* **TASK OBJECTIVE**
Search the entries below. Return every line that has "rose" in it.
----- RECORDS TO PROCESS -----
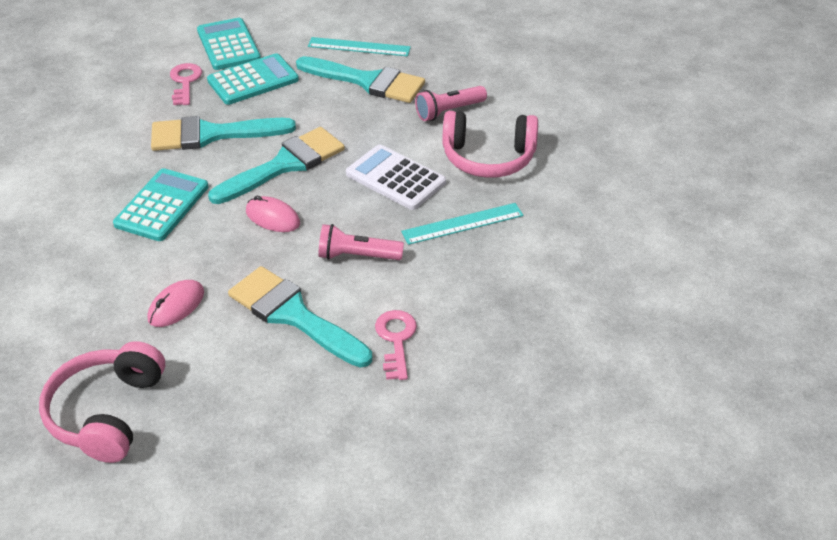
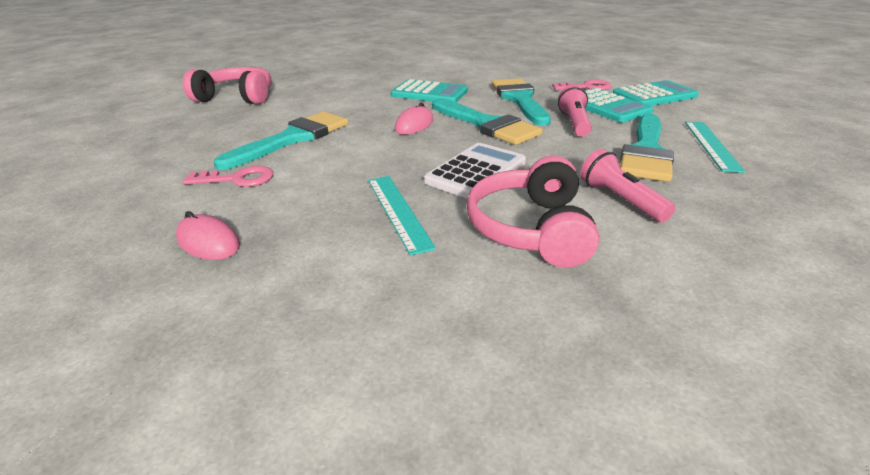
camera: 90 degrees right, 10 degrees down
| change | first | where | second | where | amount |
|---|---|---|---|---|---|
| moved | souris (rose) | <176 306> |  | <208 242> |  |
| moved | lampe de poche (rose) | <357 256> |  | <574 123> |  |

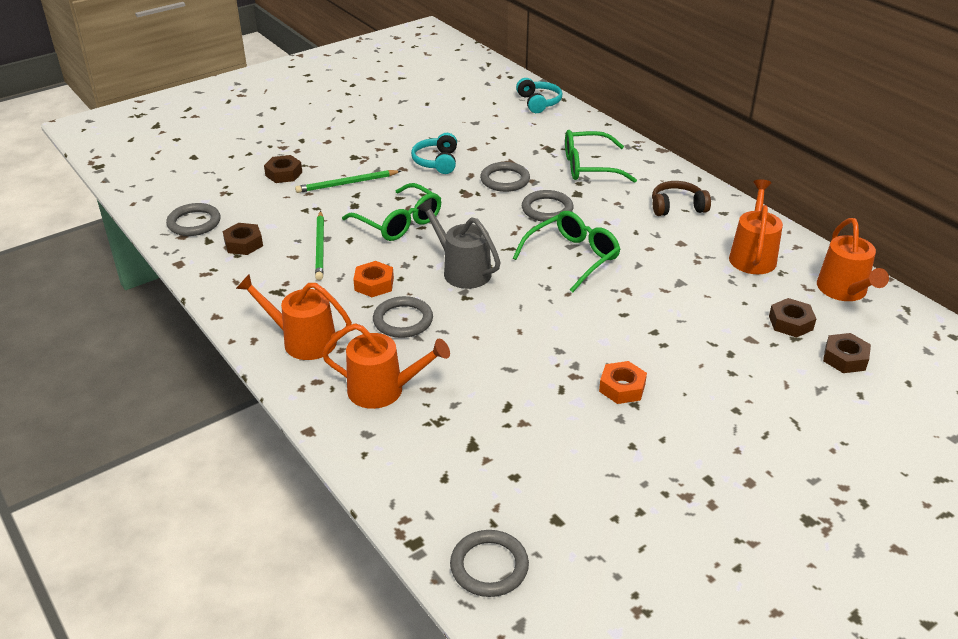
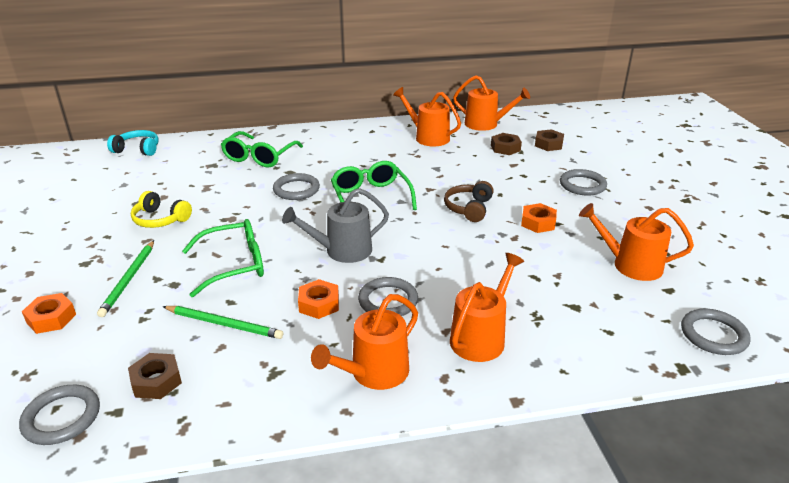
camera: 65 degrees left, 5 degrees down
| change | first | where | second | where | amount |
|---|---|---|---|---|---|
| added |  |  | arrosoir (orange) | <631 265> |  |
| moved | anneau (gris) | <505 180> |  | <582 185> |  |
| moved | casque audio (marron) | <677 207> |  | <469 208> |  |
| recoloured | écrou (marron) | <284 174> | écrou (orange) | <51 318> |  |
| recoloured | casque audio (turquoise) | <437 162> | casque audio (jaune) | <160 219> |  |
-----
* **OUTPUT OF THE EXERCISE**
| moved | souris (rose) | <176 306> |  | <208 242> |  |
| moved | lampe de poche (rose) | <357 256> |  | <574 123> |  |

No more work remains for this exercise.